+++ Input

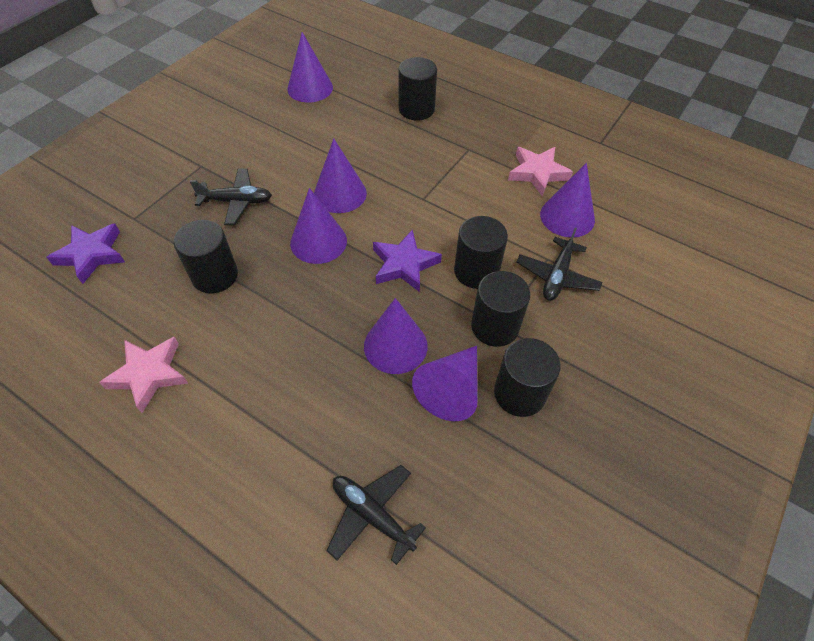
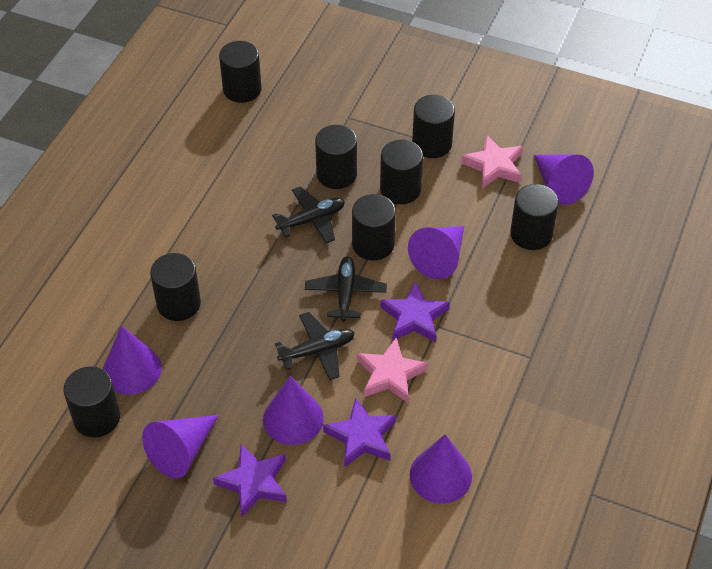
black cylinder: 5 -> 8
purple star: 2 -> 3

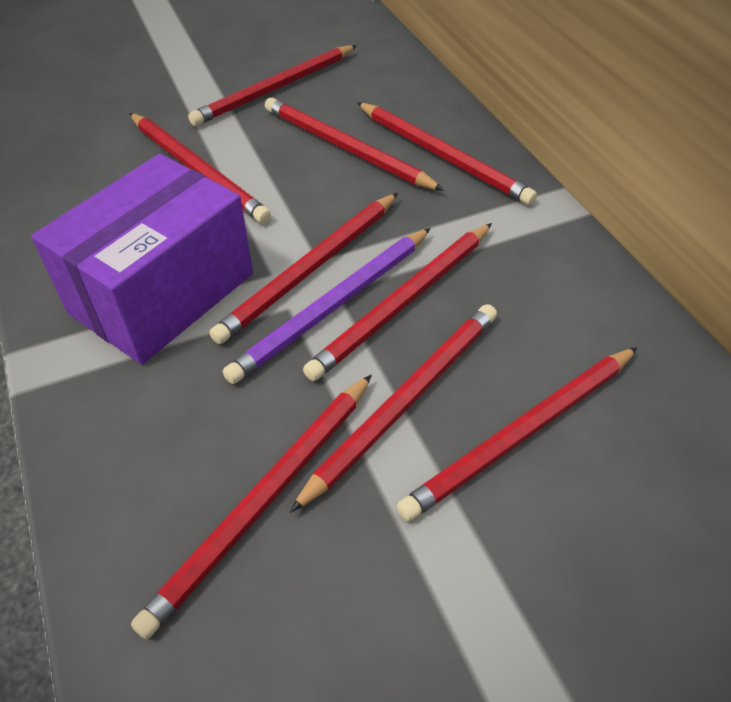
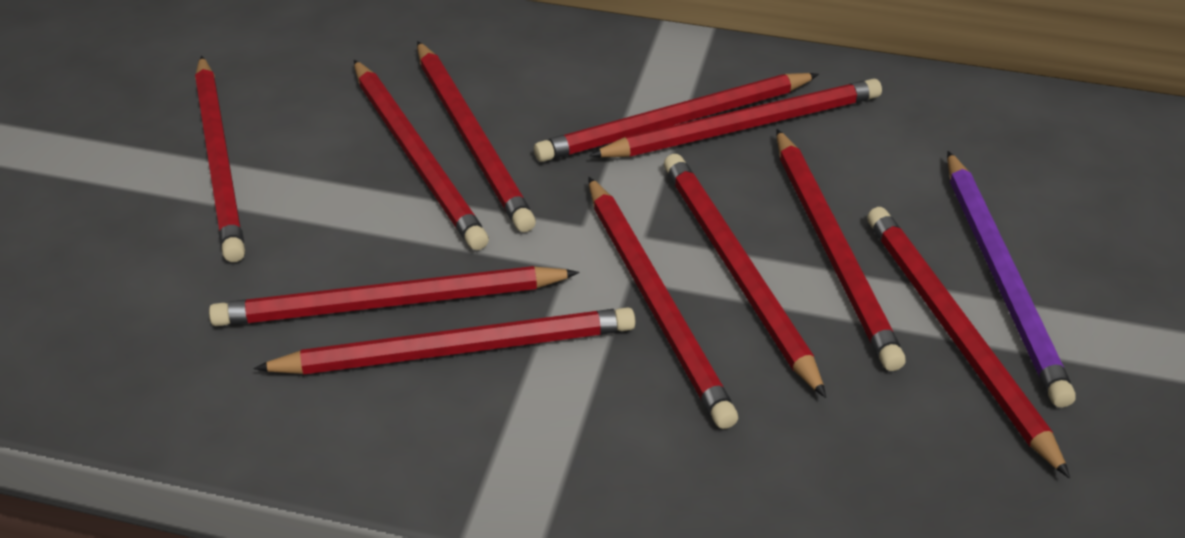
purple box: 1 -> 0
red pencil: 9 -> 11

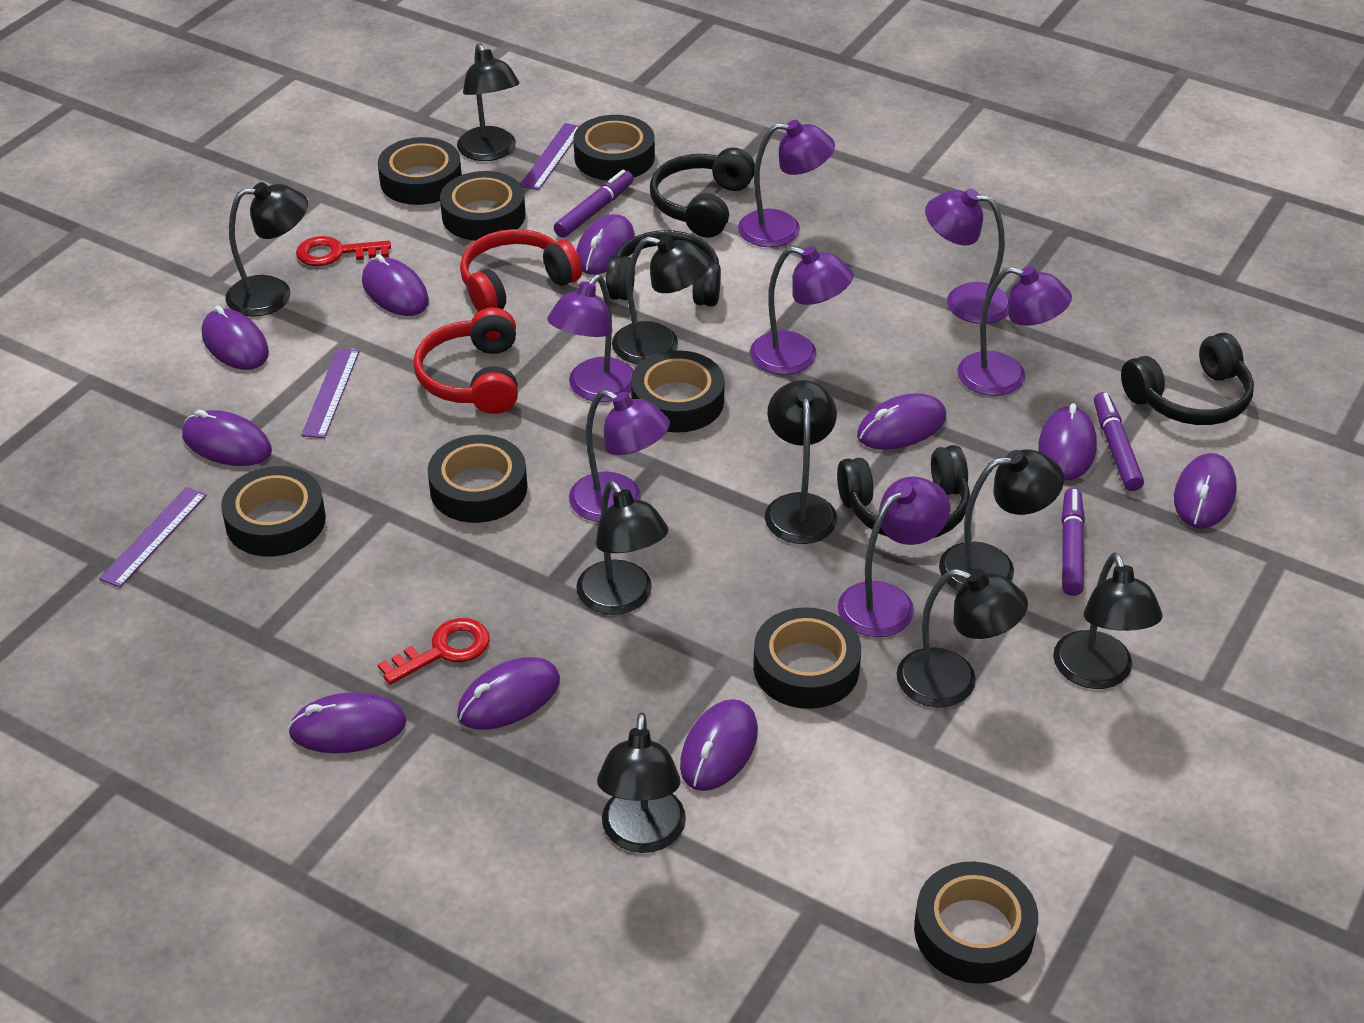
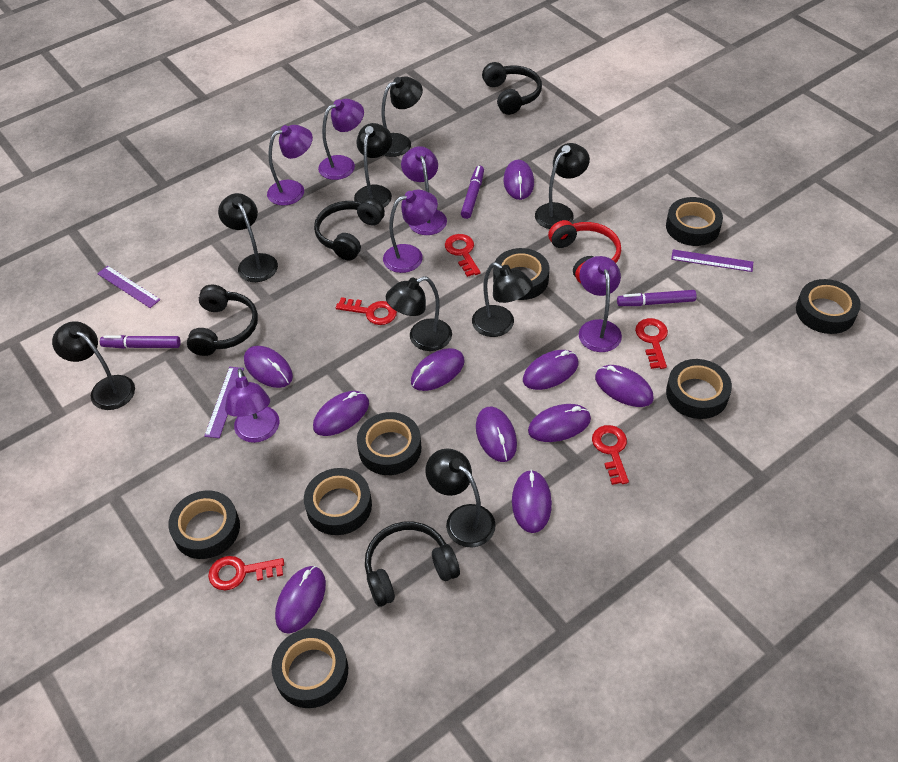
black lamp: 9 -> 8
purple lamp: 7 -> 6
red headphones: 2 -> 1
red key: 2 -> 5

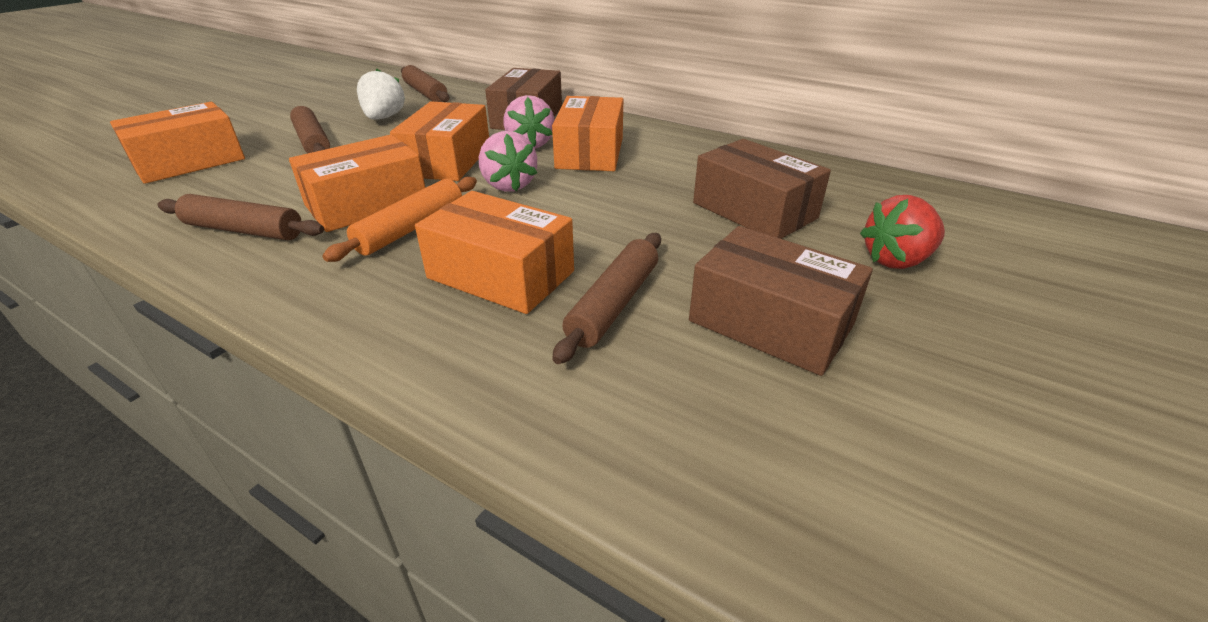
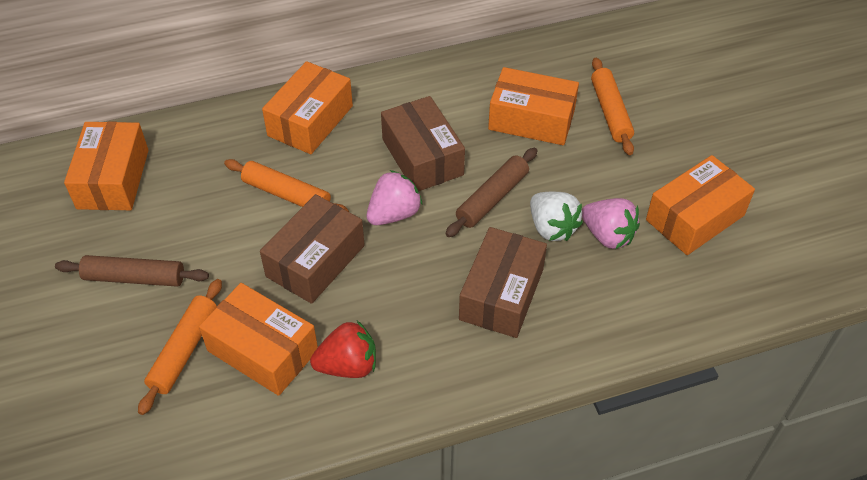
brown rolling pin: 4 -> 2
orange rolling pin: 1 -> 3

++++++

▸ Exercise
All that is needed is the number of lines above in which the string "rolling" appears.

▸ Problem solution
2